(Before-and-after object lists)
───

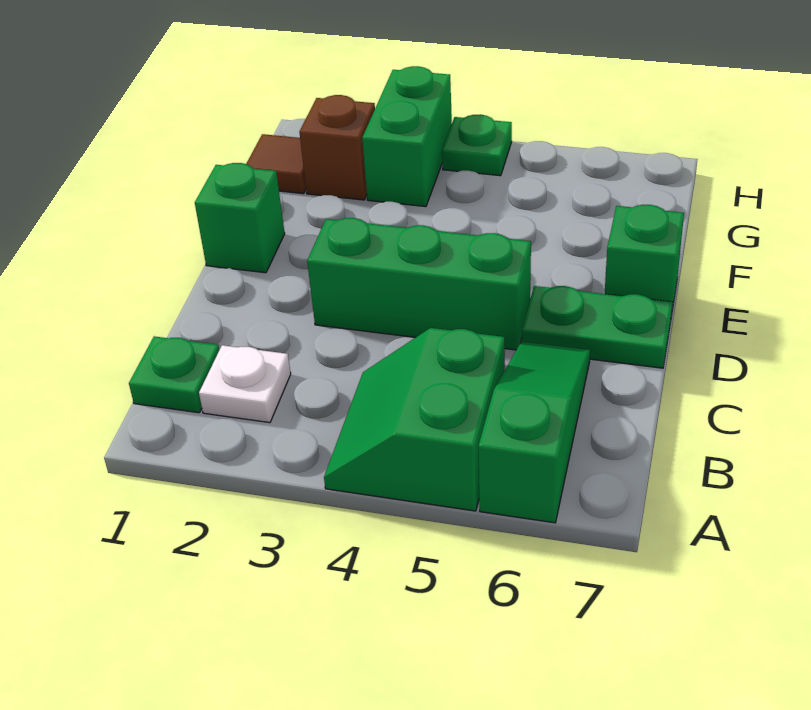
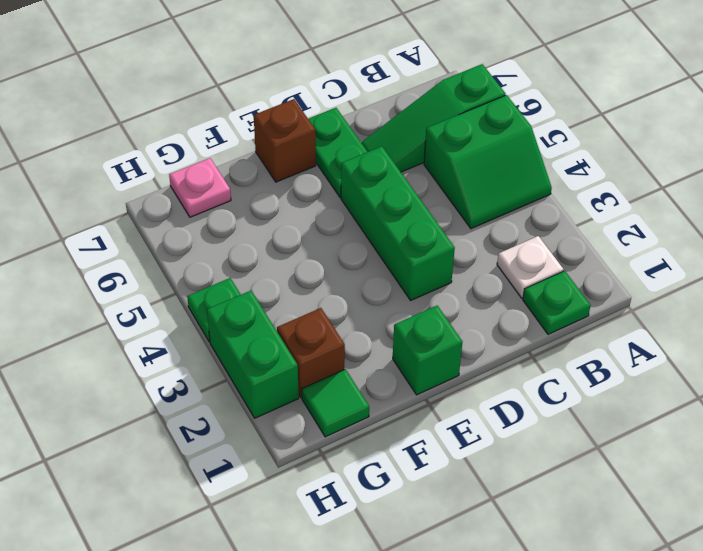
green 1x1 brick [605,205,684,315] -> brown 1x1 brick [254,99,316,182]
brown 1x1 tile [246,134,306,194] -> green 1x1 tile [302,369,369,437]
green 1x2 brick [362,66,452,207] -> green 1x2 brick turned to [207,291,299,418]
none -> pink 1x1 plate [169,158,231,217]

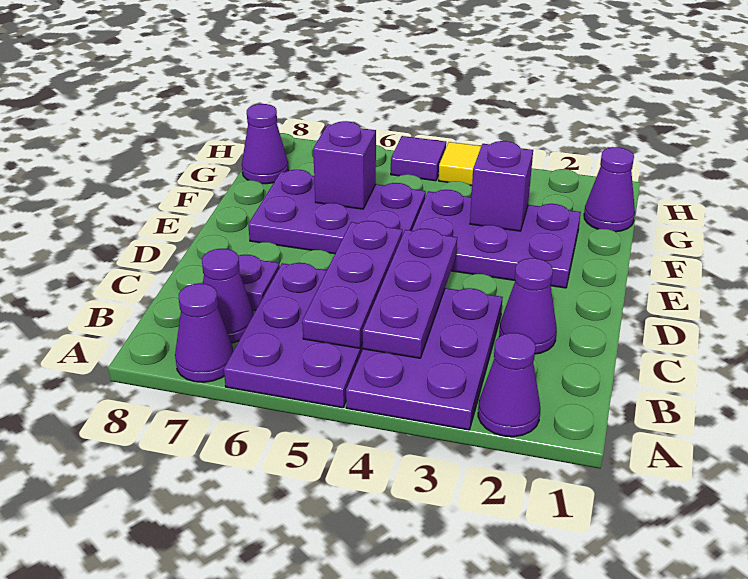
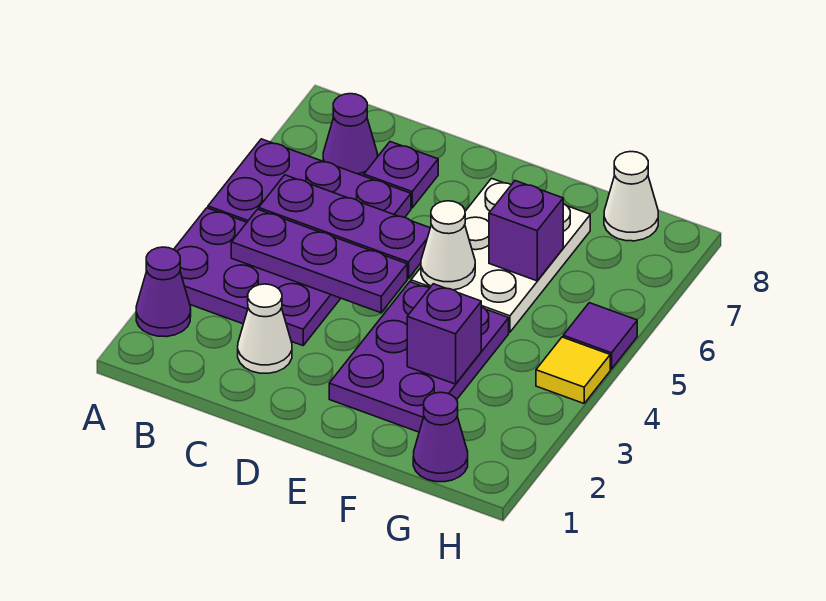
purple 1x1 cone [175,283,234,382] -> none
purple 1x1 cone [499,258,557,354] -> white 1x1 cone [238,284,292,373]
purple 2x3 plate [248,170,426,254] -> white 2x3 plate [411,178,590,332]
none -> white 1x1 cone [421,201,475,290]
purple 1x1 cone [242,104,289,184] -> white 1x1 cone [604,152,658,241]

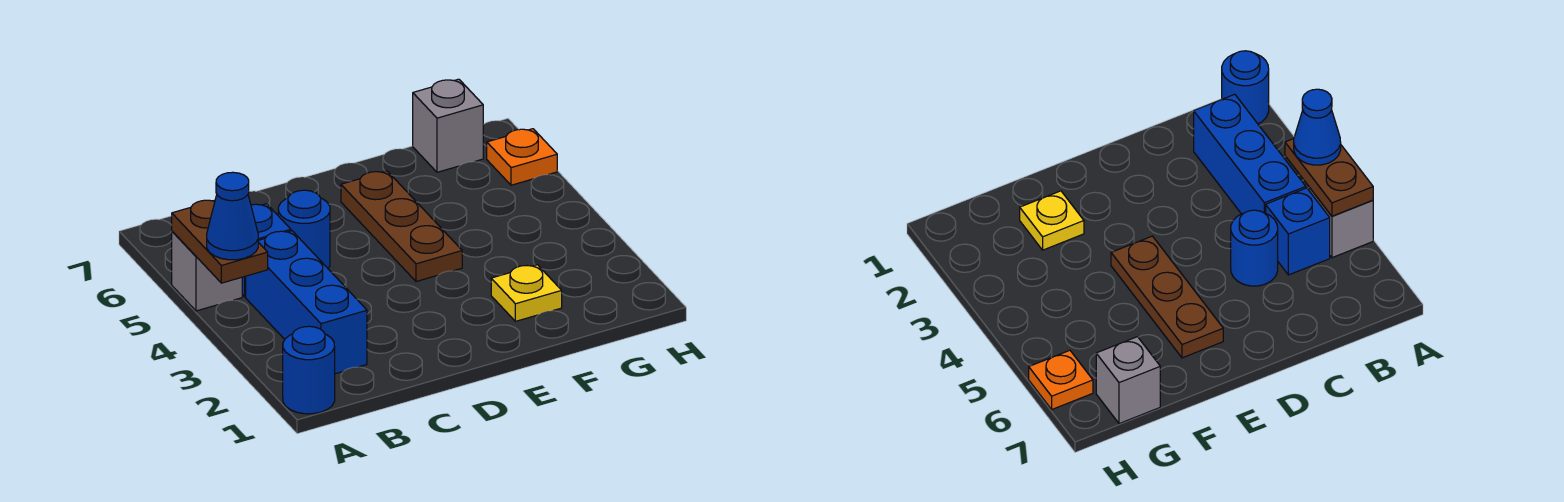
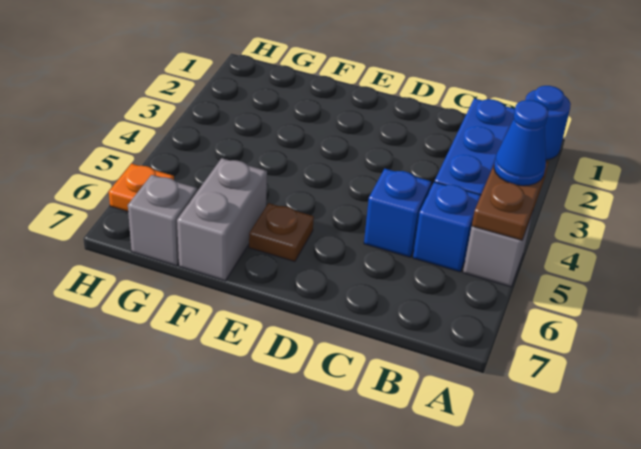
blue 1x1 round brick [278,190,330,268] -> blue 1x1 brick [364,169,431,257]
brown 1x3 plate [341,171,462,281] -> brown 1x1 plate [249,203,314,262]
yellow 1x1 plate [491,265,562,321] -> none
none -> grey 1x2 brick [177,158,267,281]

───

What this task involves
Please copy out the entries above exactly as they appear, but skip their images.

Reply to the task
green 1x1 brick [605,205,684,315] -> brown 1x1 brick [254,99,316,182]
brown 1x1 tile [246,134,306,194] -> green 1x1 tile [302,369,369,437]
green 1x2 brick [362,66,452,207] -> green 1x2 brick turned to [207,291,299,418]
none -> pink 1x1 plate [169,158,231,217]

purple 1x1 cone [175,283,234,382] -> none
purple 1x1 cone [499,258,557,354] -> white 1x1 cone [238,284,292,373]
purple 2x3 plate [248,170,426,254] -> white 2x3 plate [411,178,590,332]
none -> white 1x1 cone [421,201,475,290]
purple 1x1 cone [242,104,289,184] -> white 1x1 cone [604,152,658,241]

blue 1x1 round brick [278,190,330,268] -> blue 1x1 brick [364,169,431,257]
brown 1x3 plate [341,171,462,281] -> brown 1x1 plate [249,203,314,262]
yellow 1x1 plate [491,265,562,321] -> none
none -> grey 1x2 brick [177,158,267,281]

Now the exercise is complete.